Please tally the lines in the items below that contain the string "centreline", and reply with that number alone.

─── AVAILABLE RECORDS ───

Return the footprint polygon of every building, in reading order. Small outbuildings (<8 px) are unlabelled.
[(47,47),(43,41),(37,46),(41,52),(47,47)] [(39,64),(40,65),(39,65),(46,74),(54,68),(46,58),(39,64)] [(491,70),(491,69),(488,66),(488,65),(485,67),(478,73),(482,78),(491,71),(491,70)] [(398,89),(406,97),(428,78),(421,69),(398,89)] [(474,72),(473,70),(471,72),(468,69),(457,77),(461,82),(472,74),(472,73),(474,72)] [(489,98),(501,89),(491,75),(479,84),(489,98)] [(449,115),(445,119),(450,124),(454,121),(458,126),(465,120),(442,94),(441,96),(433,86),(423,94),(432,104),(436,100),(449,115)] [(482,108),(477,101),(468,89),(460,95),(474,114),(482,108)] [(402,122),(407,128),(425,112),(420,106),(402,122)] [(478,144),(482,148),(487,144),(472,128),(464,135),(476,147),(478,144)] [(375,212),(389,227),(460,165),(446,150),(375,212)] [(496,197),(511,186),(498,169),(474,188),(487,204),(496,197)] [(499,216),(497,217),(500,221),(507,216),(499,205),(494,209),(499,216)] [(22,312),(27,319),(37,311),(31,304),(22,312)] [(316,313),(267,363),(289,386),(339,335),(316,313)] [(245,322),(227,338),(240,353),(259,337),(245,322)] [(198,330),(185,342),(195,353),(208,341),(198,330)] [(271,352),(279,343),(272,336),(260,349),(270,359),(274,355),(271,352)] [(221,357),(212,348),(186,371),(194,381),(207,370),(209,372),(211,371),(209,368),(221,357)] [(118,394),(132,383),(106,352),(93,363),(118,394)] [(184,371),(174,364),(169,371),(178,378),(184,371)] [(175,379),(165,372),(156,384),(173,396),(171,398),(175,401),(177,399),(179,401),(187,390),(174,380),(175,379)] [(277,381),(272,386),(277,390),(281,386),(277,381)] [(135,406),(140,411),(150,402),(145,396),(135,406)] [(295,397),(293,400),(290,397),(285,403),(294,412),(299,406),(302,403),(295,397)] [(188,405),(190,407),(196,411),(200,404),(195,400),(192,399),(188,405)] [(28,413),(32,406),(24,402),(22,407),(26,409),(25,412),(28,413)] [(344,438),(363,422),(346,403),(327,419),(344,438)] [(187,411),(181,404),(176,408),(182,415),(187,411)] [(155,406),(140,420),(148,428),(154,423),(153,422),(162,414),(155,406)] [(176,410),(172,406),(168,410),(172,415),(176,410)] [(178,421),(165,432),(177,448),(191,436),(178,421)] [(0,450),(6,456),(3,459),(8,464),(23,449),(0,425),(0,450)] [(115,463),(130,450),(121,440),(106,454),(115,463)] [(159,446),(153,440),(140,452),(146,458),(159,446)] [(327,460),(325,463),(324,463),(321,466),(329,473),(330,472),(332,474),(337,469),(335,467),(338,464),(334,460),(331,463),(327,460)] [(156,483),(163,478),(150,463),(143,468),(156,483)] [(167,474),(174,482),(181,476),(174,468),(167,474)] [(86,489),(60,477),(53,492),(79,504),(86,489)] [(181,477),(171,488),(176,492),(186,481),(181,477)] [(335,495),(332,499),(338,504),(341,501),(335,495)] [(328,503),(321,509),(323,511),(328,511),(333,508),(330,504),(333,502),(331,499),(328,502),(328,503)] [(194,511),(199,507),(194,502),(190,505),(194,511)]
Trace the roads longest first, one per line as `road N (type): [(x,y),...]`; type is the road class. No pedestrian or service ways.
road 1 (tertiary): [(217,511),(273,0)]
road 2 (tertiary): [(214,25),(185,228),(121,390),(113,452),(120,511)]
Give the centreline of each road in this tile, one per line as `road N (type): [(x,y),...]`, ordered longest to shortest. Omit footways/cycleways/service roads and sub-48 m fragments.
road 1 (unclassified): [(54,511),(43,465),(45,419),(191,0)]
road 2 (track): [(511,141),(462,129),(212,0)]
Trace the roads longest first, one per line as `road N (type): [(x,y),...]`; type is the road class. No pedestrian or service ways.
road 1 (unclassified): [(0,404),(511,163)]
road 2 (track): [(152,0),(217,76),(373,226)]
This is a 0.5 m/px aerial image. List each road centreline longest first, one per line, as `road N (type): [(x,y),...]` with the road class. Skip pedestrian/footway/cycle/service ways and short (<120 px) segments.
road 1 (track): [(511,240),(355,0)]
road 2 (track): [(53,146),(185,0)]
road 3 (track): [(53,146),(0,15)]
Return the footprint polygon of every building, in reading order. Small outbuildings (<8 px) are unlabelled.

───

■ **SOLUTION FOR THIS TASK**:
2